* [Directive] Transcribe the rows below line for line, leaving out the pictures.

* [Saved data entries]
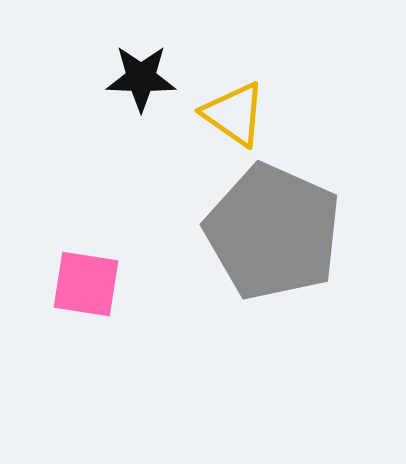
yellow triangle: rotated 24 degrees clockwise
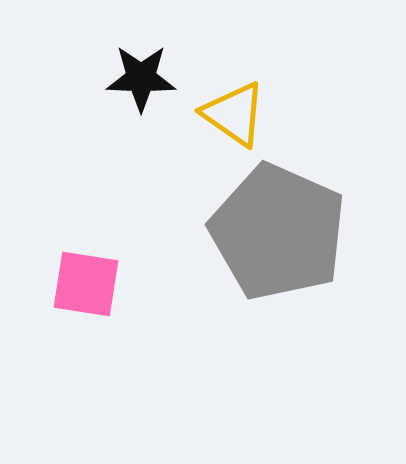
gray pentagon: moved 5 px right
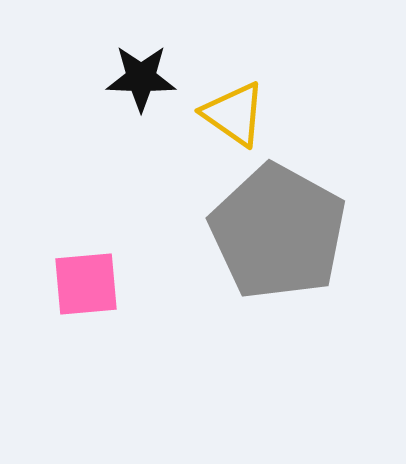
gray pentagon: rotated 5 degrees clockwise
pink square: rotated 14 degrees counterclockwise
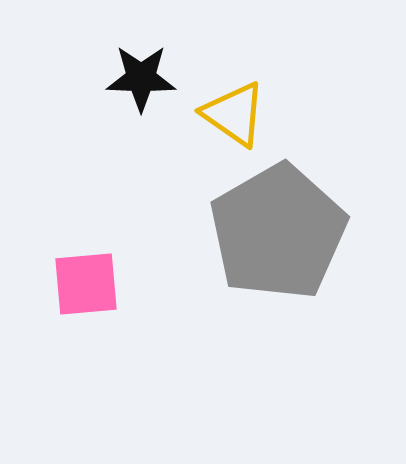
gray pentagon: rotated 13 degrees clockwise
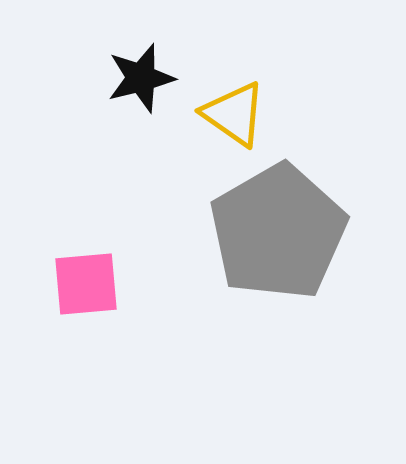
black star: rotated 16 degrees counterclockwise
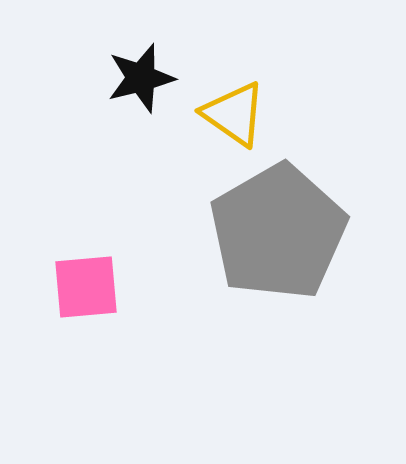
pink square: moved 3 px down
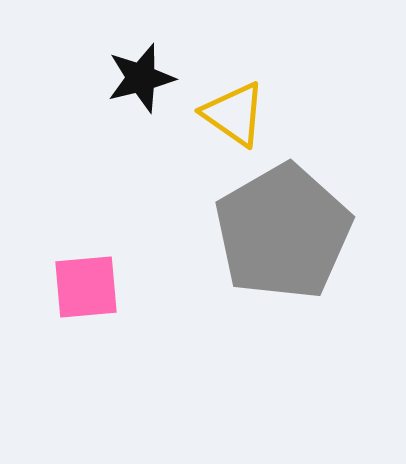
gray pentagon: moved 5 px right
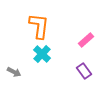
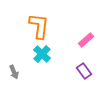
gray arrow: rotated 40 degrees clockwise
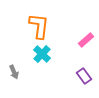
purple rectangle: moved 5 px down
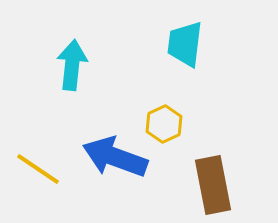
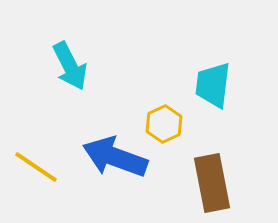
cyan trapezoid: moved 28 px right, 41 px down
cyan arrow: moved 2 px left, 1 px down; rotated 147 degrees clockwise
yellow line: moved 2 px left, 2 px up
brown rectangle: moved 1 px left, 2 px up
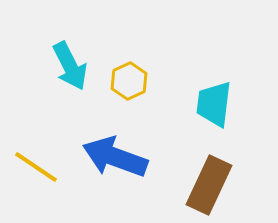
cyan trapezoid: moved 1 px right, 19 px down
yellow hexagon: moved 35 px left, 43 px up
brown rectangle: moved 3 px left, 2 px down; rotated 36 degrees clockwise
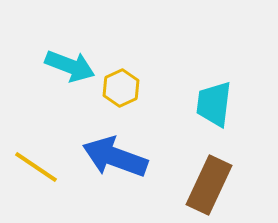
cyan arrow: rotated 42 degrees counterclockwise
yellow hexagon: moved 8 px left, 7 px down
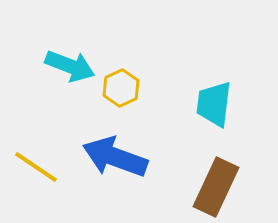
brown rectangle: moved 7 px right, 2 px down
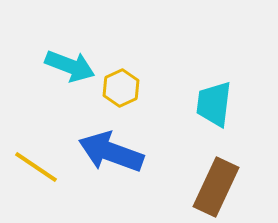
blue arrow: moved 4 px left, 5 px up
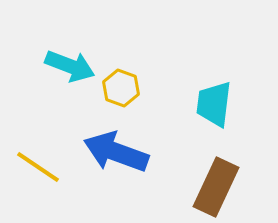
yellow hexagon: rotated 15 degrees counterclockwise
blue arrow: moved 5 px right
yellow line: moved 2 px right
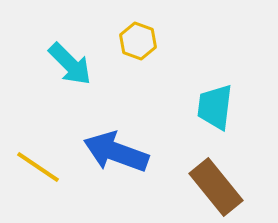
cyan arrow: moved 2 px up; rotated 24 degrees clockwise
yellow hexagon: moved 17 px right, 47 px up
cyan trapezoid: moved 1 px right, 3 px down
brown rectangle: rotated 64 degrees counterclockwise
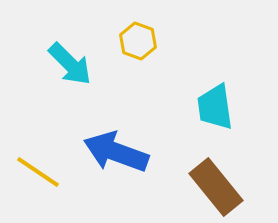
cyan trapezoid: rotated 15 degrees counterclockwise
yellow line: moved 5 px down
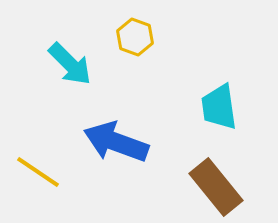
yellow hexagon: moved 3 px left, 4 px up
cyan trapezoid: moved 4 px right
blue arrow: moved 10 px up
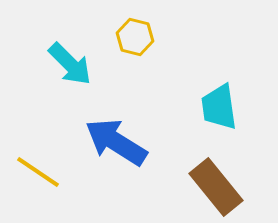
yellow hexagon: rotated 6 degrees counterclockwise
blue arrow: rotated 12 degrees clockwise
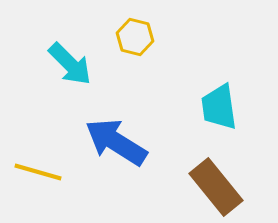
yellow line: rotated 18 degrees counterclockwise
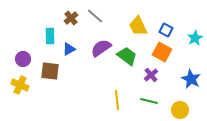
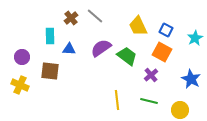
blue triangle: rotated 32 degrees clockwise
purple circle: moved 1 px left, 2 px up
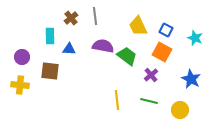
gray line: rotated 42 degrees clockwise
cyan star: rotated 21 degrees counterclockwise
purple semicircle: moved 2 px right, 2 px up; rotated 45 degrees clockwise
yellow cross: rotated 18 degrees counterclockwise
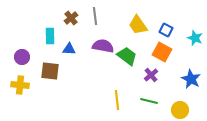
yellow trapezoid: moved 1 px up; rotated 10 degrees counterclockwise
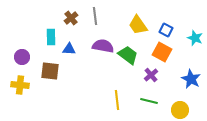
cyan rectangle: moved 1 px right, 1 px down
green trapezoid: moved 1 px right, 1 px up
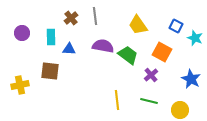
blue square: moved 10 px right, 4 px up
purple circle: moved 24 px up
yellow cross: rotated 18 degrees counterclockwise
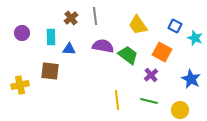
blue square: moved 1 px left
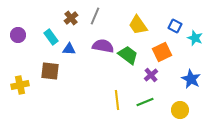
gray line: rotated 30 degrees clockwise
purple circle: moved 4 px left, 2 px down
cyan rectangle: rotated 35 degrees counterclockwise
orange square: rotated 36 degrees clockwise
green line: moved 4 px left, 1 px down; rotated 36 degrees counterclockwise
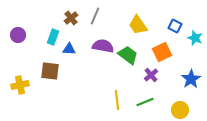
cyan rectangle: moved 2 px right; rotated 56 degrees clockwise
blue star: rotated 12 degrees clockwise
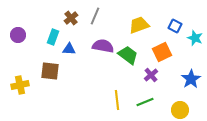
yellow trapezoid: moved 1 px right; rotated 105 degrees clockwise
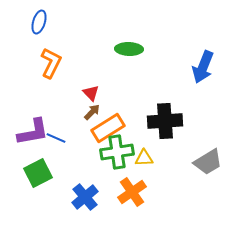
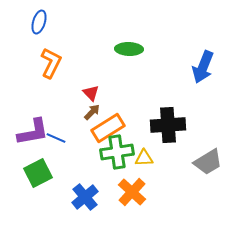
black cross: moved 3 px right, 4 px down
orange cross: rotated 12 degrees counterclockwise
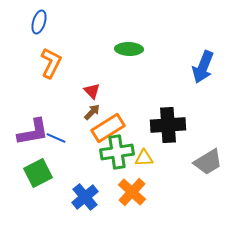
red triangle: moved 1 px right, 2 px up
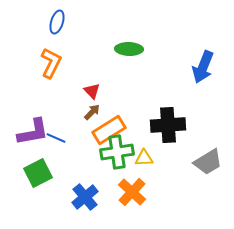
blue ellipse: moved 18 px right
orange rectangle: moved 1 px right, 2 px down
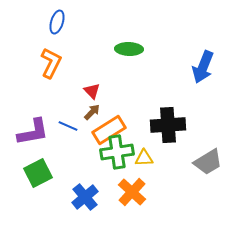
blue line: moved 12 px right, 12 px up
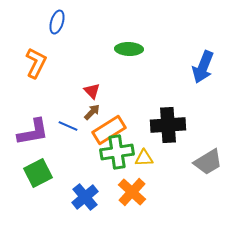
orange L-shape: moved 15 px left
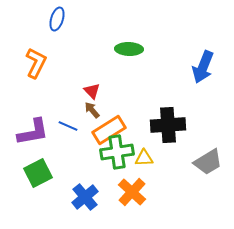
blue ellipse: moved 3 px up
brown arrow: moved 2 px up; rotated 84 degrees counterclockwise
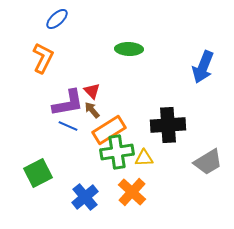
blue ellipse: rotated 30 degrees clockwise
orange L-shape: moved 7 px right, 5 px up
purple L-shape: moved 35 px right, 29 px up
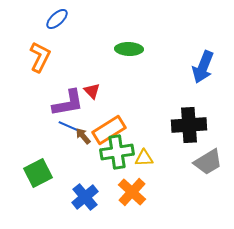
orange L-shape: moved 3 px left, 1 px up
brown arrow: moved 9 px left, 26 px down
black cross: moved 21 px right
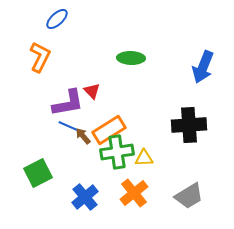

* [Task response]
yellow triangle: rotated 24 degrees clockwise
gray pentagon: moved 5 px right
gray pentagon: rotated 5 degrees clockwise
pink square: rotated 14 degrees counterclockwise
gray pentagon: rotated 13 degrees clockwise
black star: rotated 16 degrees counterclockwise
pink square: moved 3 px down
gray pentagon: moved 5 px right
gray arrow: rotated 40 degrees clockwise
purple rectangle: moved 5 px down
cyan trapezoid: moved 28 px right, 41 px down
cyan arrow: moved 2 px left, 1 px down; rotated 147 degrees clockwise
yellow line: moved 2 px left, 2 px up
brown rectangle: moved 1 px left, 2 px up
cyan trapezoid: moved 1 px right, 19 px down
yellow hexagon: moved 35 px left, 43 px up
brown rectangle: moved 3 px left, 2 px down; rotated 36 degrees clockwise
cyan arrow: rotated 42 degrees counterclockwise
yellow hexagon: moved 8 px left, 7 px down
brown rectangle: moved 7 px right, 2 px down
blue arrow: moved 4 px left, 5 px up
yellow hexagon: rotated 15 degrees counterclockwise
blue arrow: moved 5 px right
yellow line: moved 2 px right
cyan arrow: moved 2 px up; rotated 24 degrees clockwise
yellow hexagon: moved 17 px right, 47 px up
cyan trapezoid: moved 1 px right, 3 px down
brown rectangle: rotated 64 degrees counterclockwise
cyan trapezoid: rotated 15 degrees counterclockwise
yellow line: moved 5 px down
yellow hexagon: moved 3 px left, 4 px up
cyan trapezoid: moved 4 px right
blue arrow: moved 10 px up
yellow hexagon: rotated 6 degrees counterclockwise
blue arrow: rotated 12 degrees clockwise
yellow line: rotated 18 degrees counterclockwise
blue triangle: rotated 32 degrees clockwise
purple circle: moved 1 px left, 2 px up
gray line: rotated 42 degrees clockwise
cyan star: rotated 21 degrees counterclockwise
purple semicircle: moved 2 px right, 2 px up; rotated 45 degrees clockwise
yellow cross: rotated 18 degrees counterclockwise
yellow trapezoid: moved 1 px up; rotated 10 degrees counterclockwise
cyan rectangle: moved 1 px right, 1 px down
green trapezoid: moved 1 px right, 1 px up
blue square: moved 10 px right, 4 px up
purple circle: moved 24 px up
yellow cross: rotated 18 degrees counterclockwise
blue square: moved 1 px left
gray line: rotated 30 degrees clockwise
purple circle: moved 4 px left, 2 px down
cyan rectangle: rotated 35 degrees counterclockwise
orange square: rotated 36 degrees clockwise
green line: moved 4 px left, 1 px down; rotated 36 degrees counterclockwise
cyan rectangle: moved 2 px right; rotated 56 degrees clockwise
blue star: rotated 12 degrees clockwise
yellow trapezoid: moved 1 px right; rotated 105 degrees clockwise
black cross: moved 3 px right, 4 px down
orange cross: rotated 12 degrees counterclockwise
red triangle: moved 1 px right, 2 px up
blue ellipse: moved 18 px right
orange rectangle: moved 1 px right, 2 px down
blue line: moved 12 px right, 12 px up
orange L-shape: moved 15 px left
blue ellipse: moved 3 px up
brown arrow: moved 2 px up; rotated 84 degrees counterclockwise
blue ellipse: rotated 30 degrees clockwise
orange L-shape: moved 7 px right, 5 px up
purple L-shape: moved 35 px right, 29 px up
orange L-shape: moved 3 px left, 1 px up
brown arrow: moved 9 px left, 26 px down
black cross: moved 21 px right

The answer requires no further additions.